**TASK DETAILS**
The answer is to consist only of an exact retyping of the lines from the one containing "vaso [gris] (1st" to the end of the entries, without pictures.

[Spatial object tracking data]
★ ★ ★ ★ ★ ★ ★

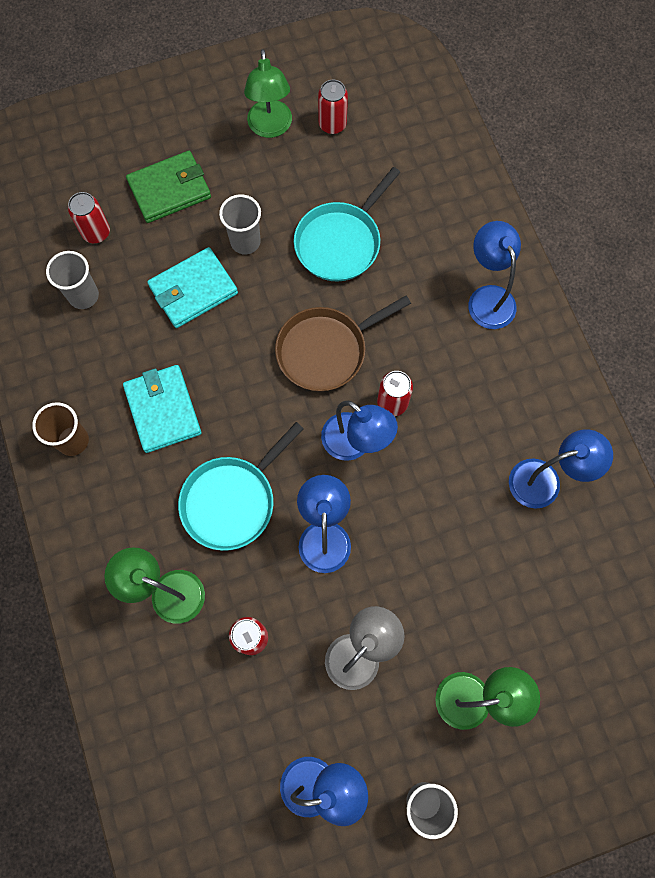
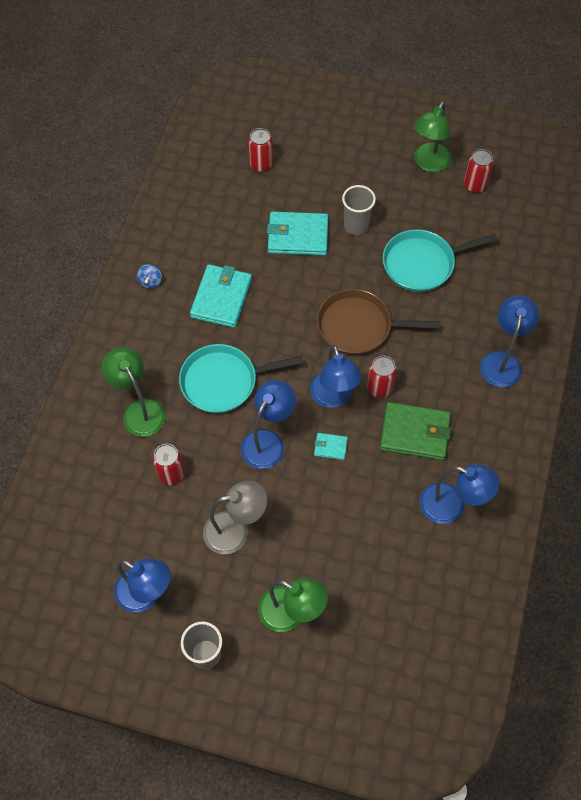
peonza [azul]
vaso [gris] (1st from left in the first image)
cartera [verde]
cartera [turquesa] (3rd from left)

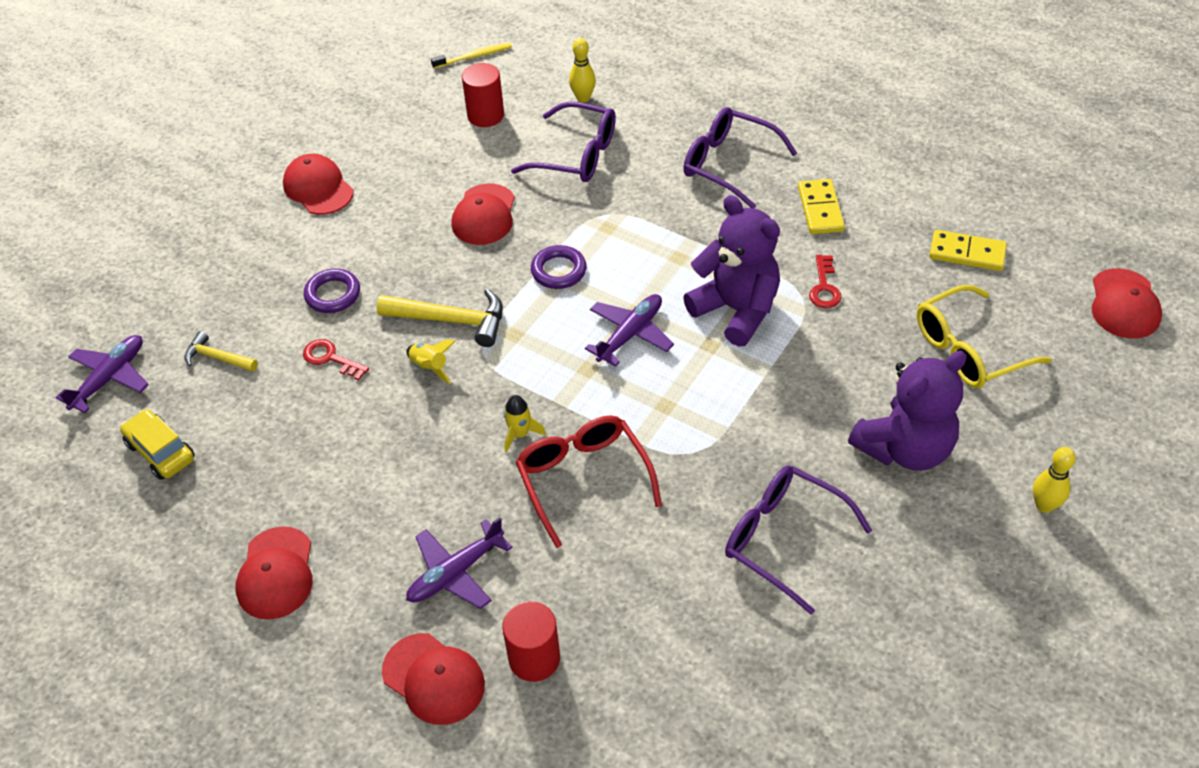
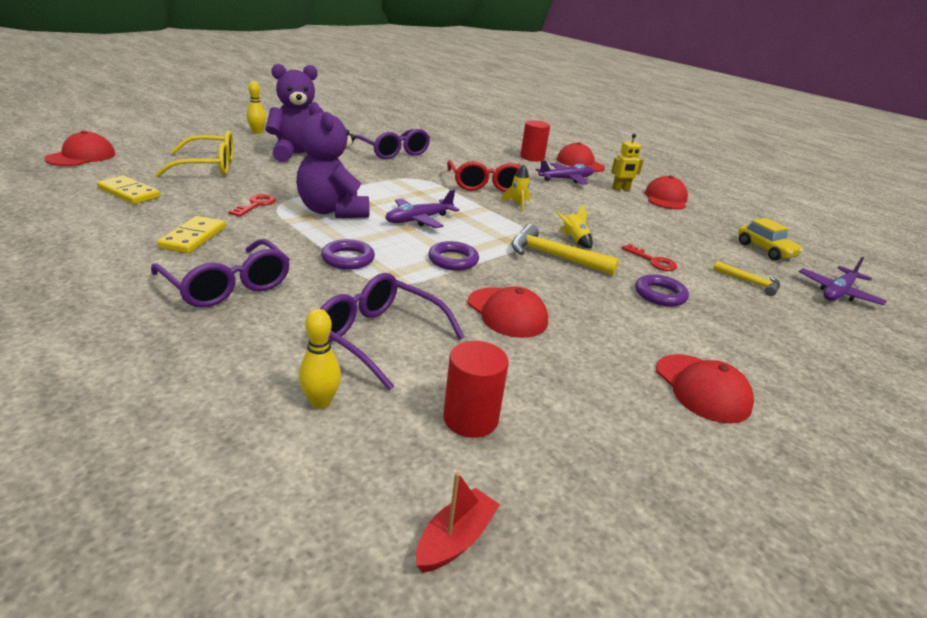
barco [rojo]
gorra [rojo] (2nd from left)
anillo [morado] (1st from left)
robot [amarillo]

★ ★ ★ ★ ★ ★ ★

**EXERCISE OUTPUT**
vaso [gris] (1st from left in the first image)
cartera [verde]
cartera [turquesa] (3rd from left)

barco [rojo]
gorra [rojo] (2nd from left)
anillo [morado] (1st from left)
robot [amarillo]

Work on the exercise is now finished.